• _Problem details_: Read through the listing below and copy each line in which the word "black" occurs.

• _Data extract_:
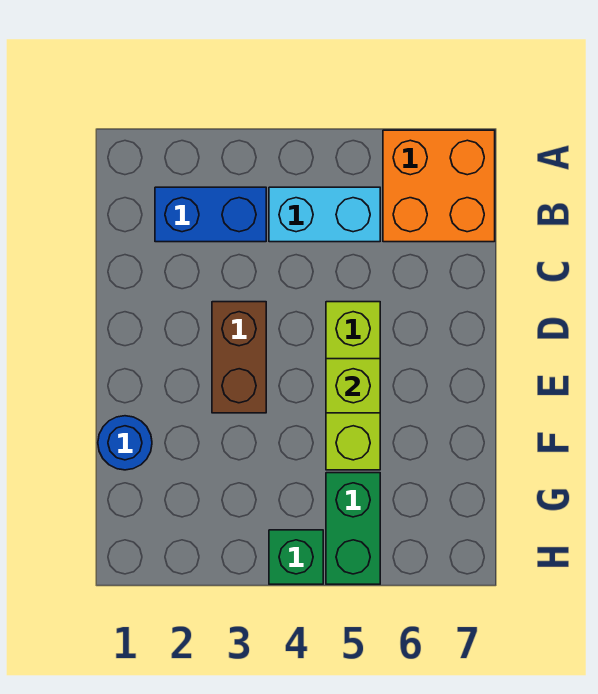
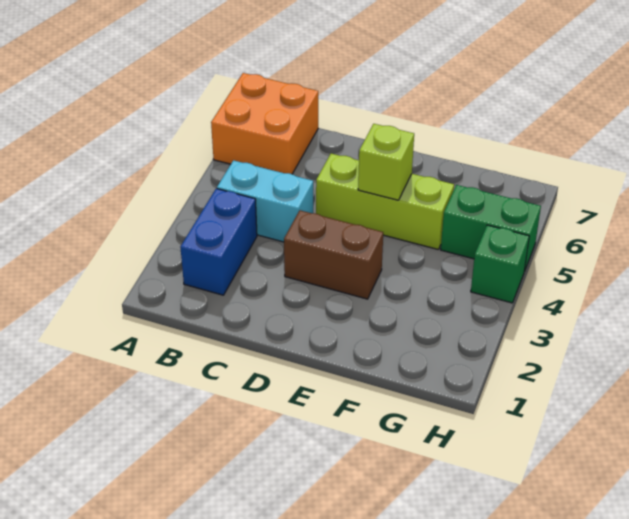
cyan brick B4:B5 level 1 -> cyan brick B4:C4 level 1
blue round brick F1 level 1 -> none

* * *

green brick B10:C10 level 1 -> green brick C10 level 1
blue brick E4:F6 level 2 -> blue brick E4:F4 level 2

* * *

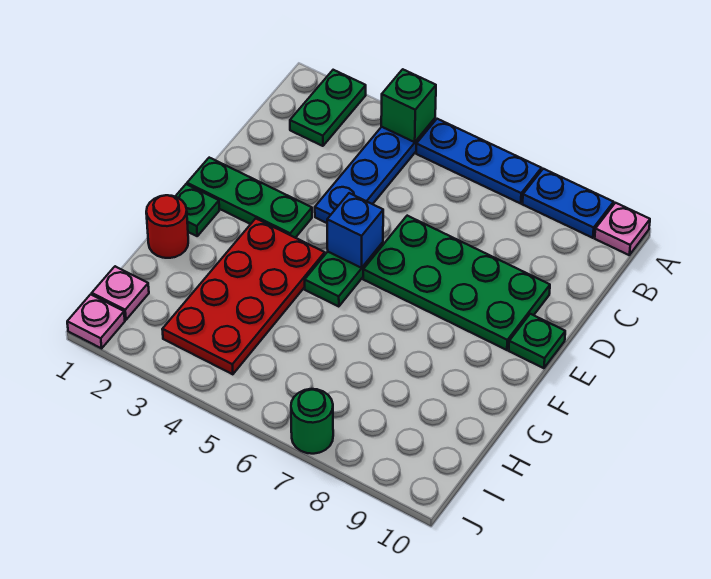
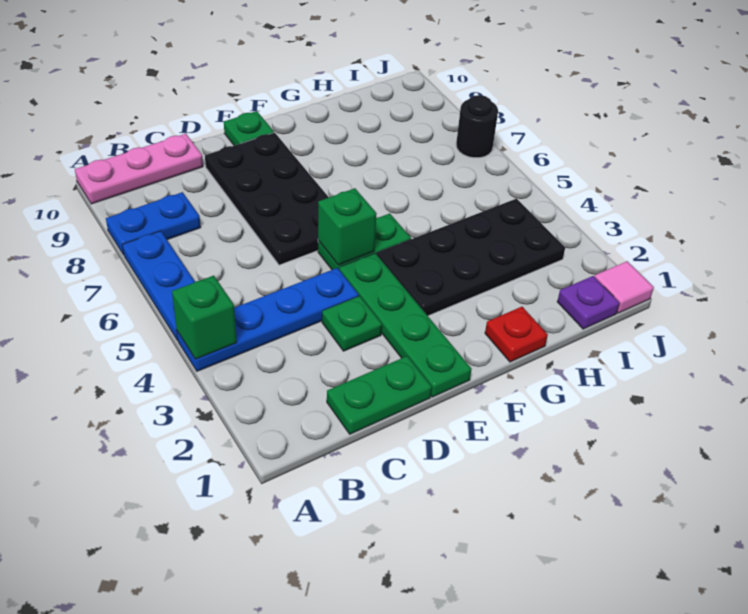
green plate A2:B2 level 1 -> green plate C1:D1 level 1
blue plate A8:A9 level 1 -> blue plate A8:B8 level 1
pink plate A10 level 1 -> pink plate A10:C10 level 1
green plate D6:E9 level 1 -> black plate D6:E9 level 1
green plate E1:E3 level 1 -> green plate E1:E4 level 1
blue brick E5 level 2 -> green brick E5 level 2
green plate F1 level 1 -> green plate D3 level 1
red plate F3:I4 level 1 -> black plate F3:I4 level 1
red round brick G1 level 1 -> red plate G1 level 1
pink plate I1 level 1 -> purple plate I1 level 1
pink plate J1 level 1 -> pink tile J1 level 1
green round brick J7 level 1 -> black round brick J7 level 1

• _Task solution_:
green plate D6:E9 level 1 -> black plate D6:E9 level 1
red plate F3:I4 level 1 -> black plate F3:I4 level 1
green round brick J7 level 1 -> black round brick J7 level 1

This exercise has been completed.